* What you are asked to do
Report every line of the entries that contains the word "SCALE".

* Provided information

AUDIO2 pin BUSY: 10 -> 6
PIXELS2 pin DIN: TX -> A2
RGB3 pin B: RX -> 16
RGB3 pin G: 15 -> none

* * *

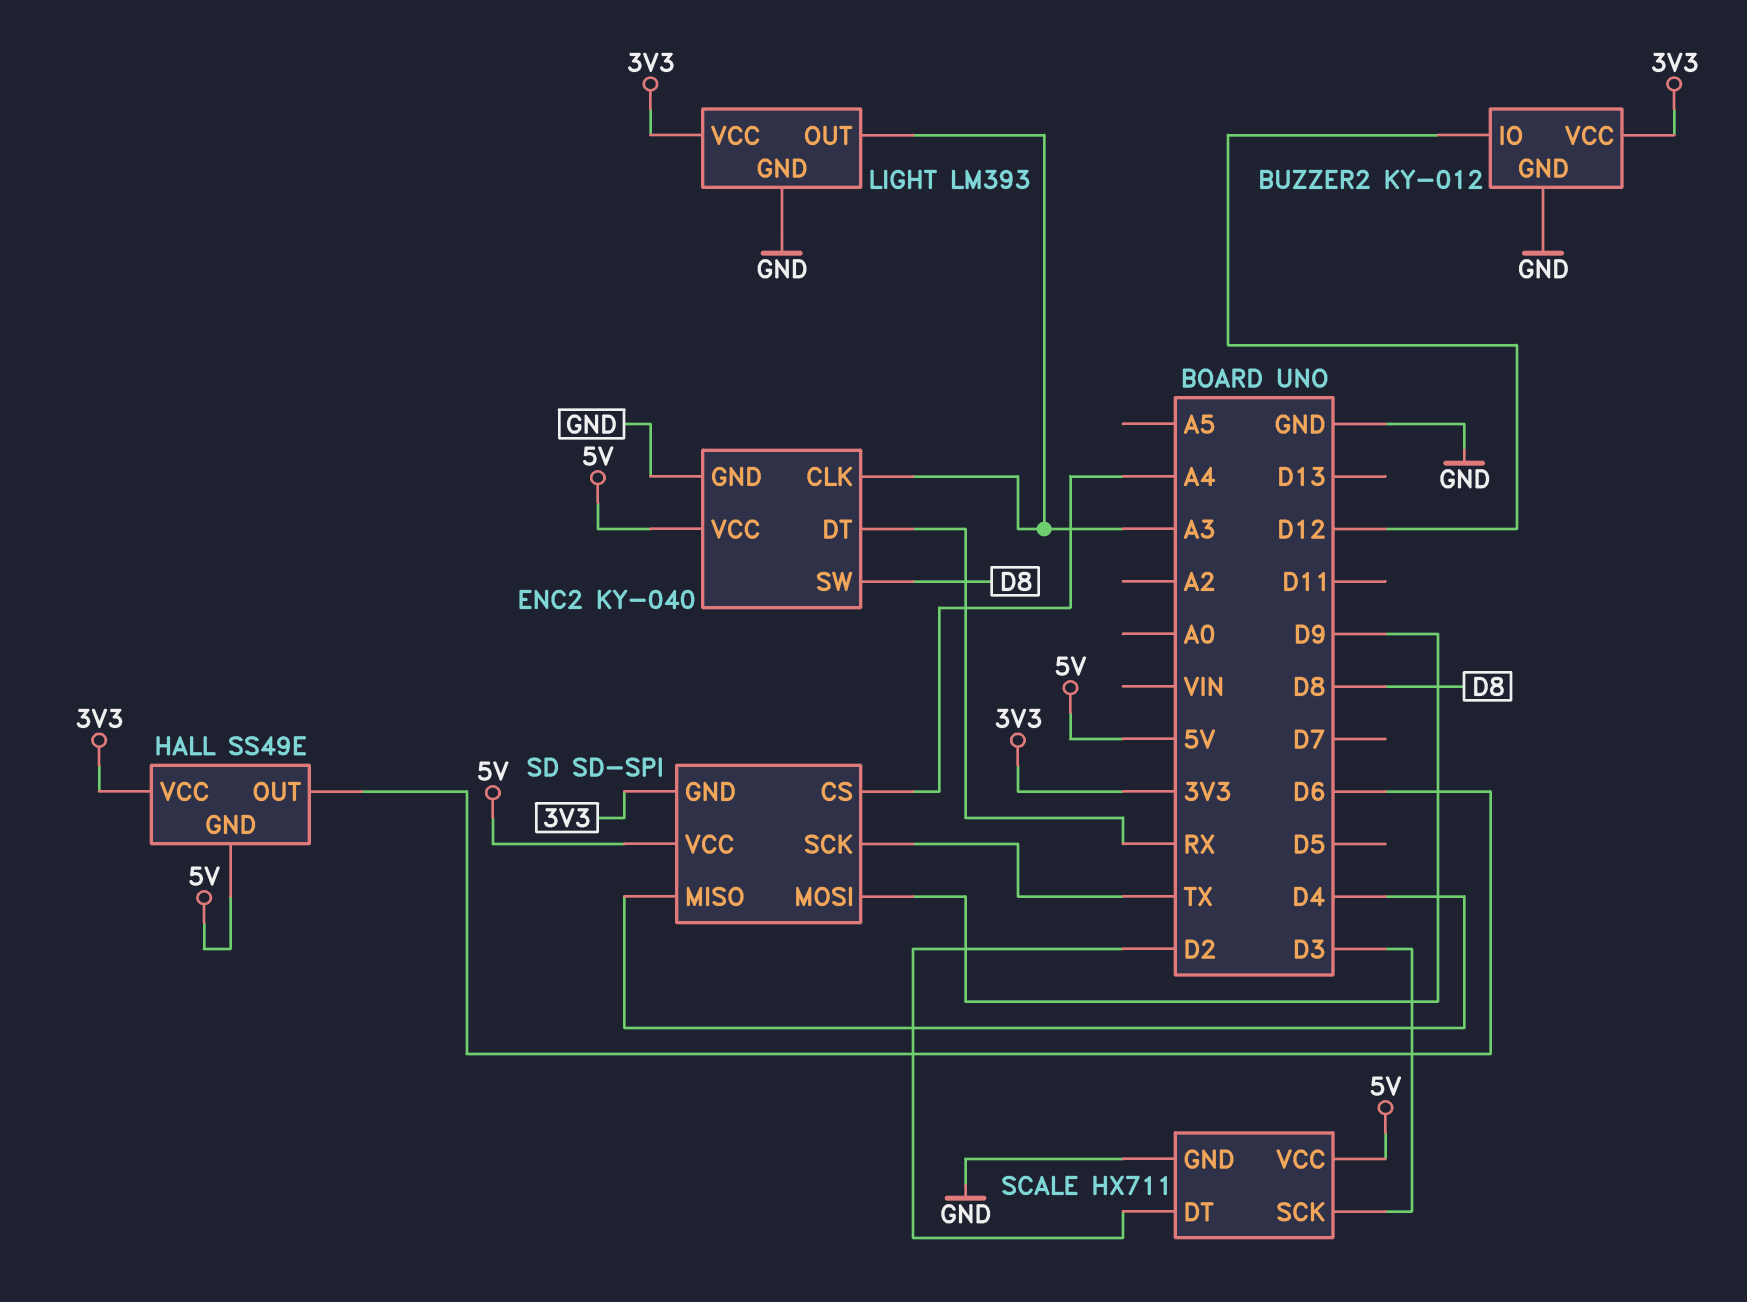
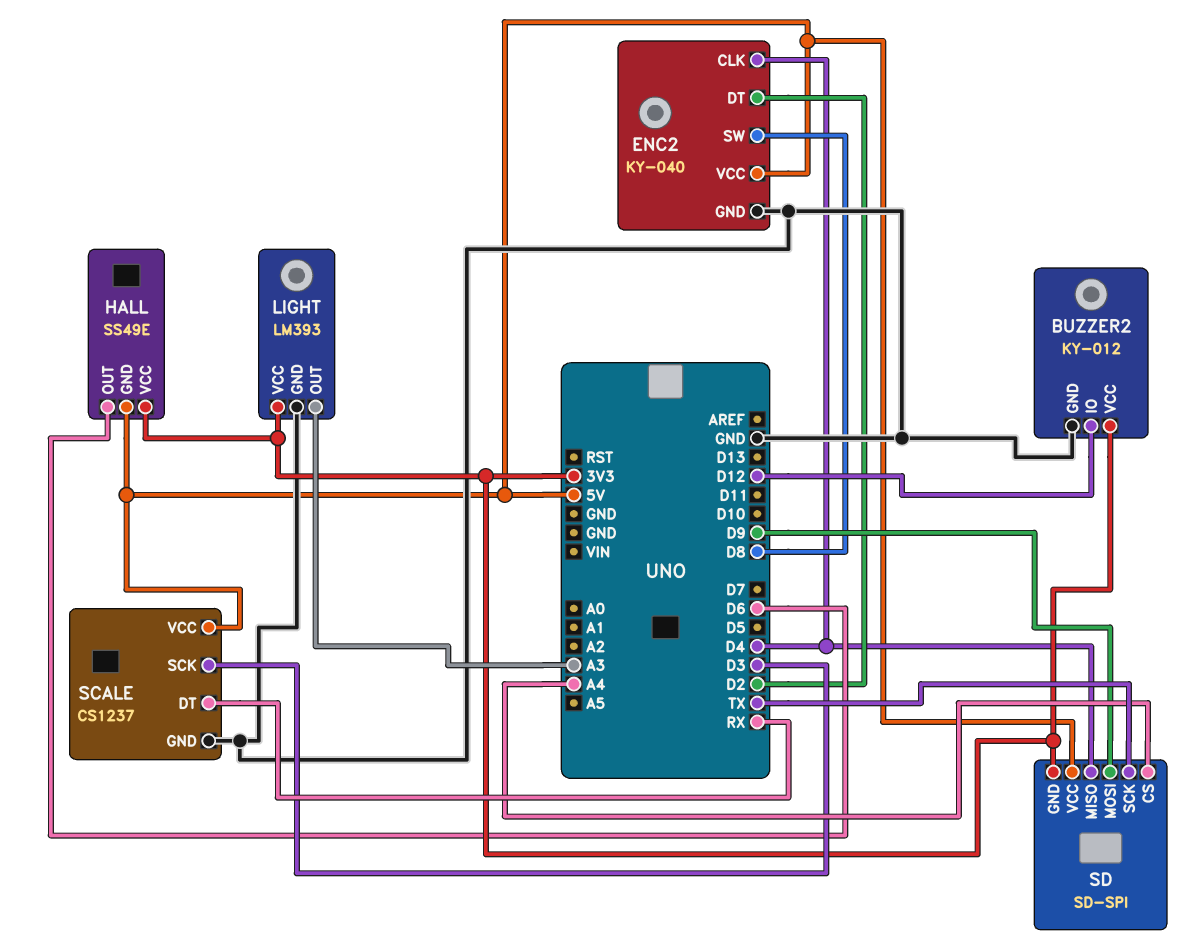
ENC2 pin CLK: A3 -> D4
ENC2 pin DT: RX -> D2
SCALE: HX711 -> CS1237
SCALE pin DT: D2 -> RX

...

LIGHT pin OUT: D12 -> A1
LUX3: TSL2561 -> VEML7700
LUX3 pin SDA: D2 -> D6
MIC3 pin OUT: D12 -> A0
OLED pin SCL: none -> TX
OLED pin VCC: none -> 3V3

* Response
SCALE: HX711 -> CS1237
SCALE pin DT: D2 -> RX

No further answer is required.